What to do:
Your reply should be the entries, output word for word, with each picture omitted.

==== Study material

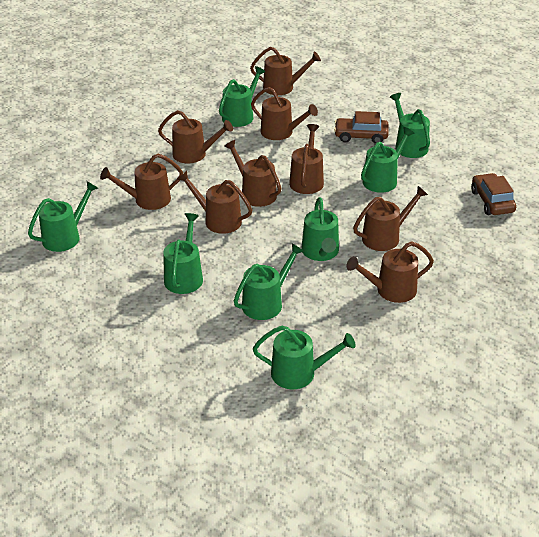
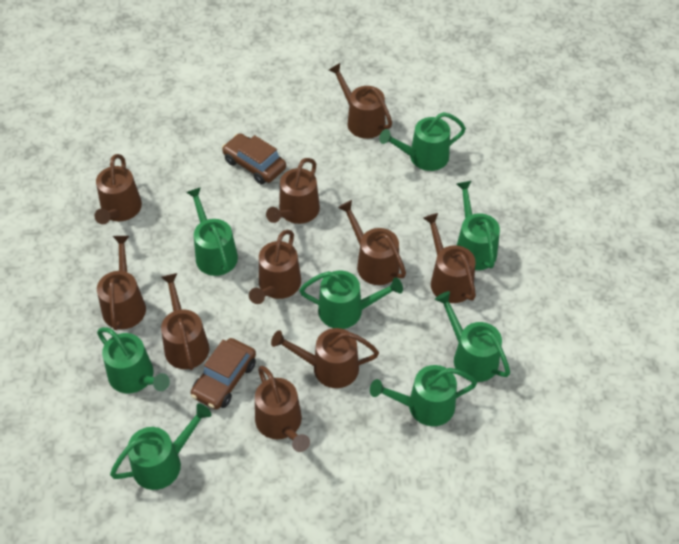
brown watering can: 9 -> 10

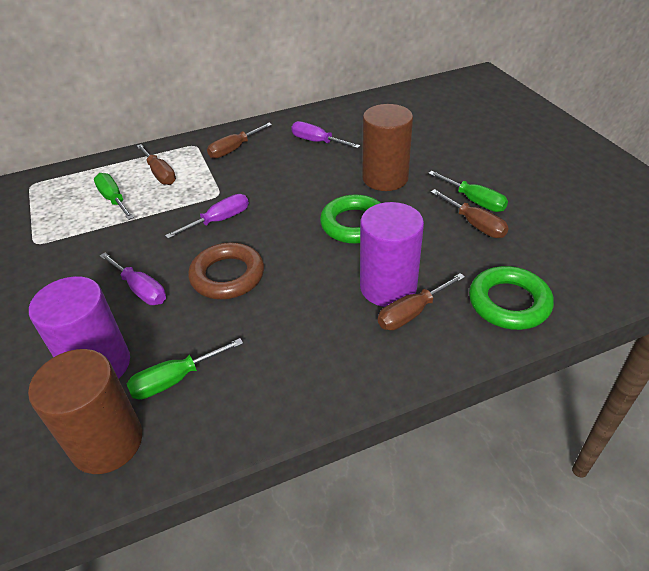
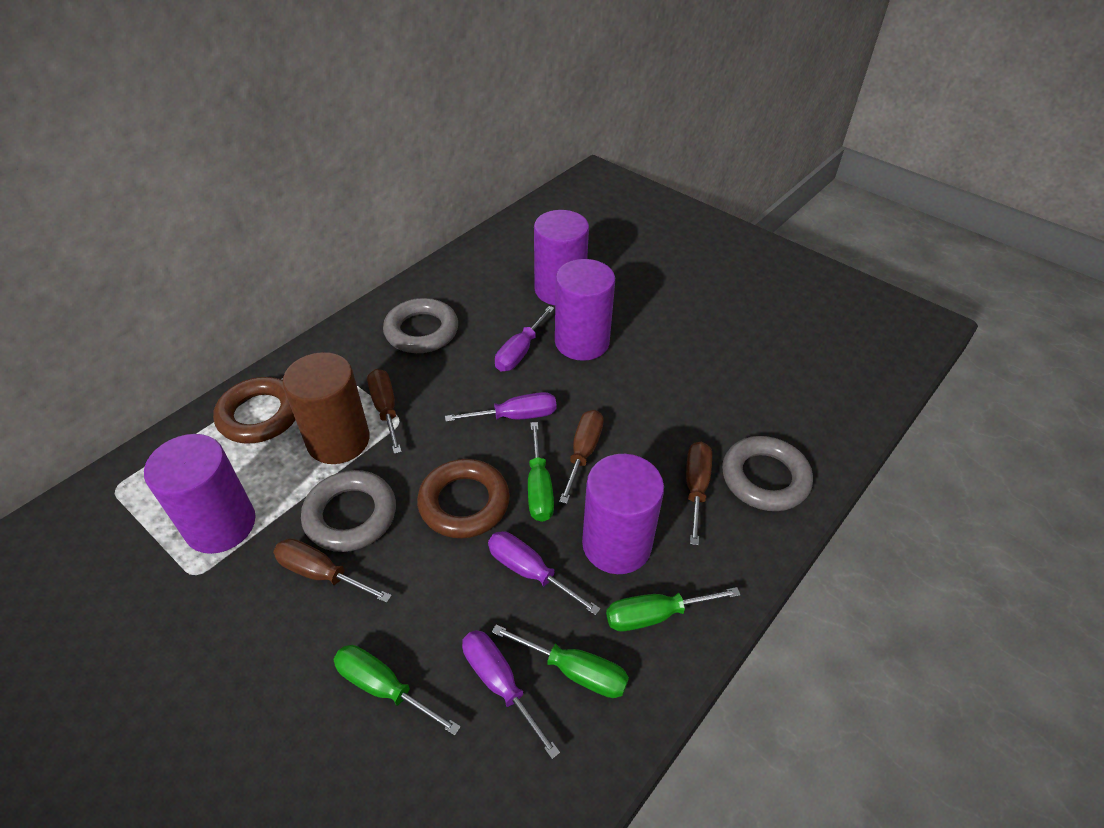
brown cylinder: 2 -> 1
brown ring: 1 -> 2
green ring: 2 -> 0
green screwdriver: 3 -> 4
grey ring: 0 -> 3
purple cylinder: 2 -> 4
purple screwdriver: 3 -> 4

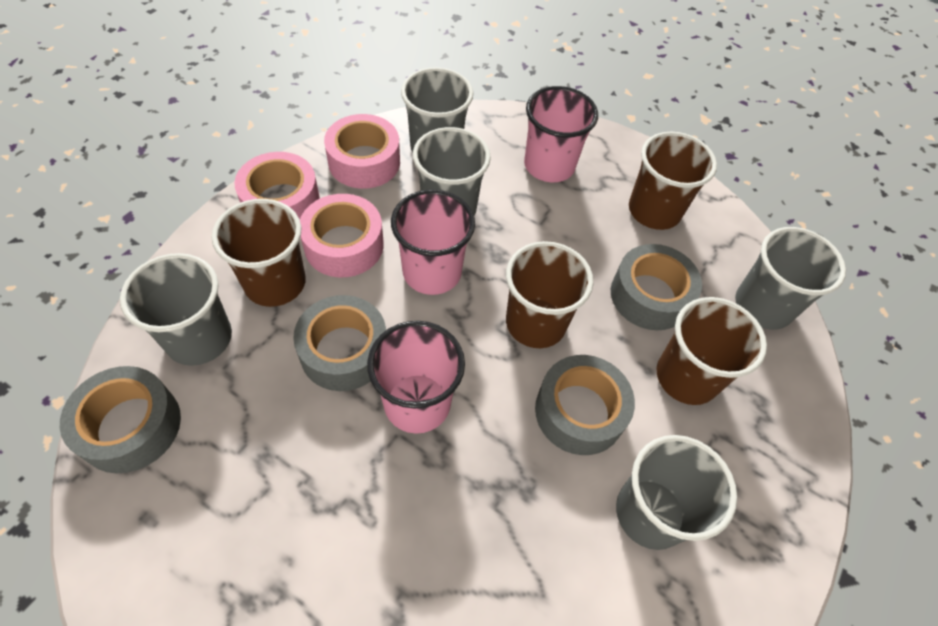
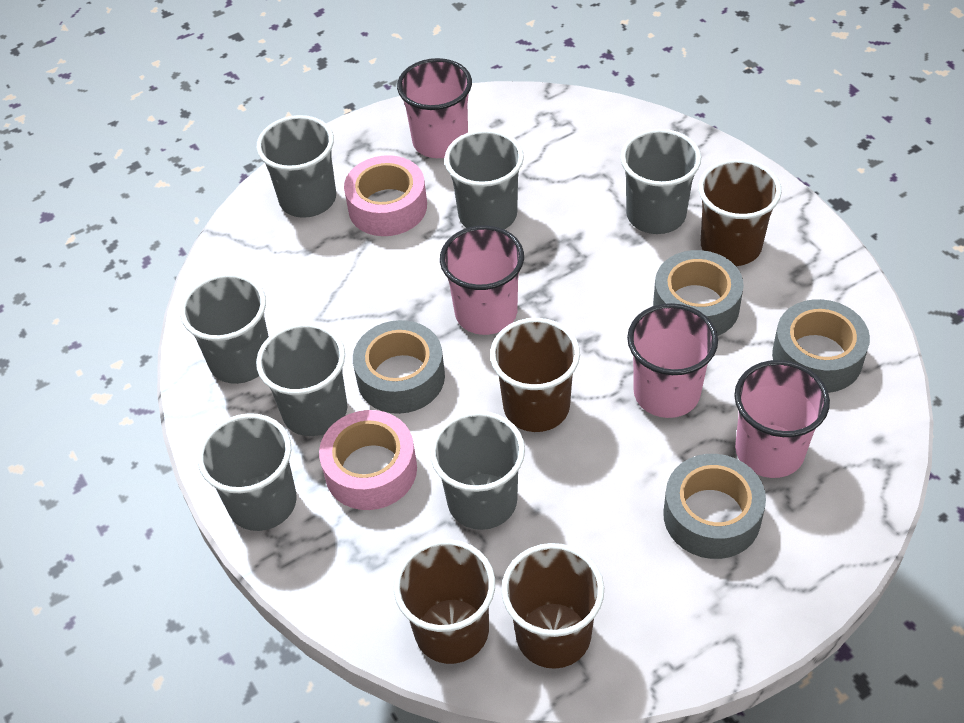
grey cup: 5 -> 7
pink cup: 3 -> 4
pink tape: 3 -> 2

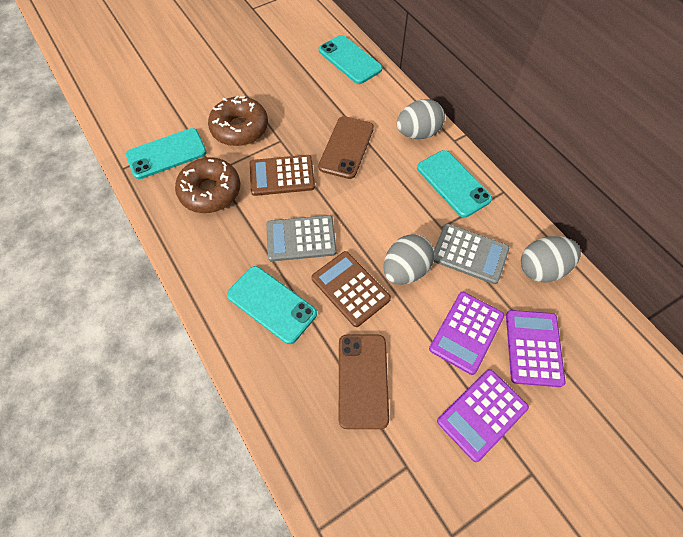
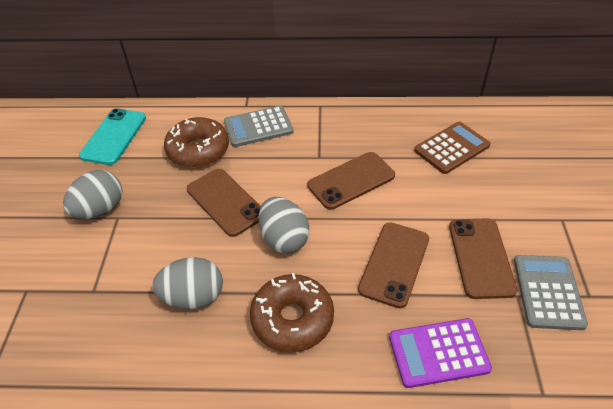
brown calculator: 2 -> 1
brown phone: 2 -> 4
purple calculator: 3 -> 1
turquoise phone: 4 -> 1

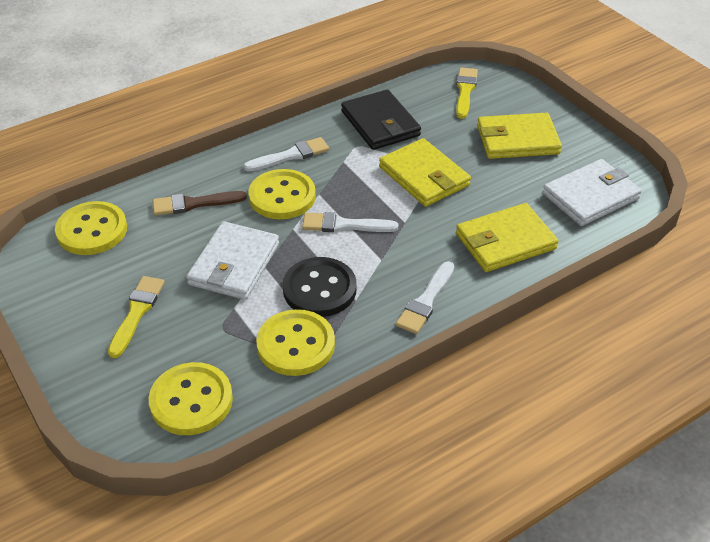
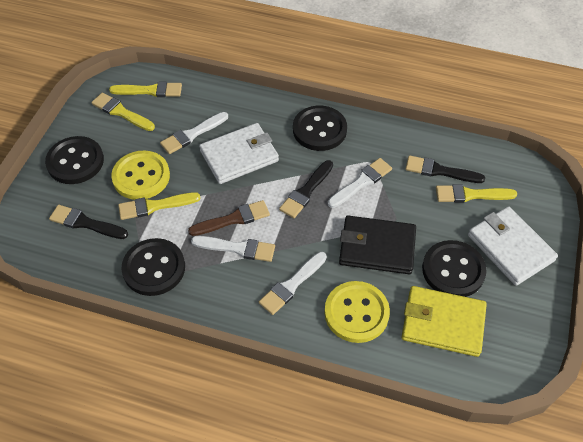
black brush: 0 -> 3
black button: 1 -> 4
white brush: 3 -> 4
yellow brush: 2 -> 4
yellow button: 4 -> 2
yellow wallet: 3 -> 1

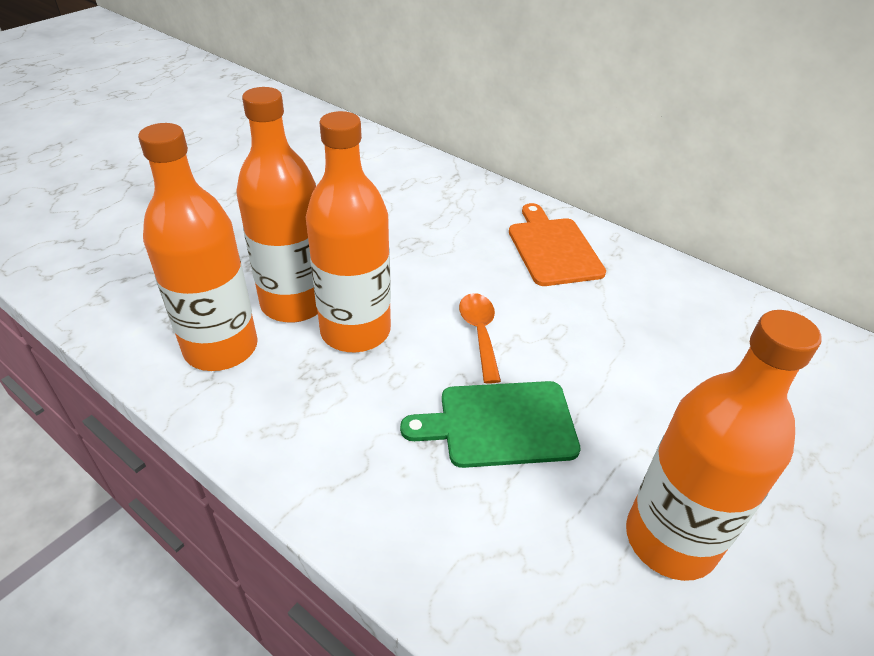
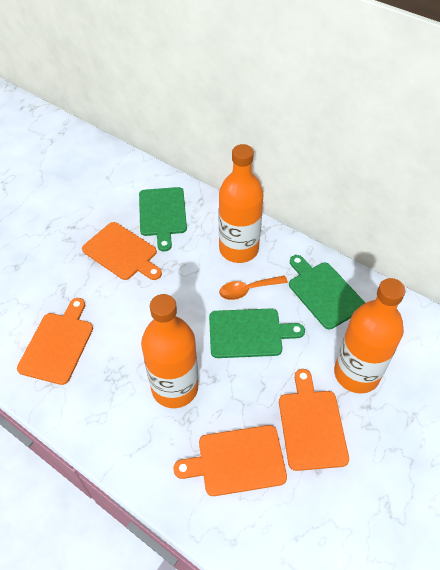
green cutting board: 1 -> 3
orange bottle: 4 -> 3
orange cutting board: 1 -> 4

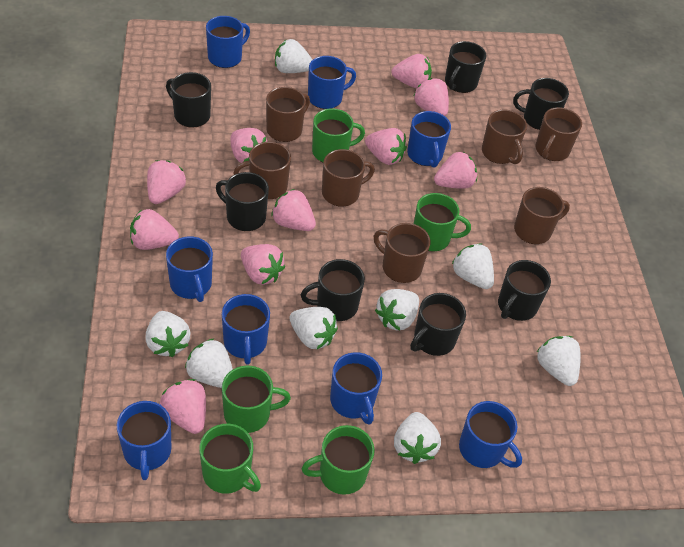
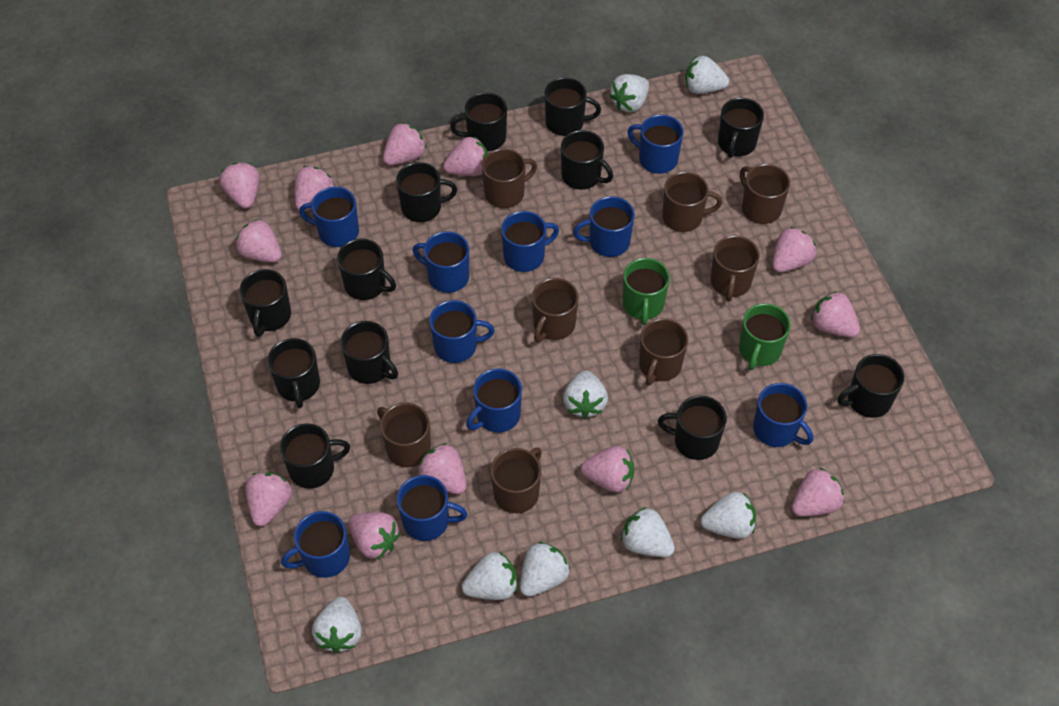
black mug: 7 -> 12
blue mug: 8 -> 10
brown mug: 7 -> 8
green mug: 5 -> 2
pink strawberry: 10 -> 12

========

Task output:
brown watering can: 9 -> 10

brown cylinder: 2 -> 1
brown ring: 1 -> 2
green ring: 2 -> 0
green screwdriver: 3 -> 4
grey ring: 0 -> 3
purple cylinder: 2 -> 4
purple screwdriver: 3 -> 4

grey cup: 5 -> 7
pink cup: 3 -> 4
pink tape: 3 -> 2

brown calculator: 2 -> 1
brown phone: 2 -> 4
purple calculator: 3 -> 1
turquoise phone: 4 -> 1

black brush: 0 -> 3
black button: 1 -> 4
white brush: 3 -> 4
yellow brush: 2 -> 4
yellow button: 4 -> 2
yellow wallet: 3 -> 1

green cutting board: 1 -> 3
orange bottle: 4 -> 3
orange cutting board: 1 -> 4

black mug: 7 -> 12
blue mug: 8 -> 10
brown mug: 7 -> 8
green mug: 5 -> 2
pink strawberry: 10 -> 12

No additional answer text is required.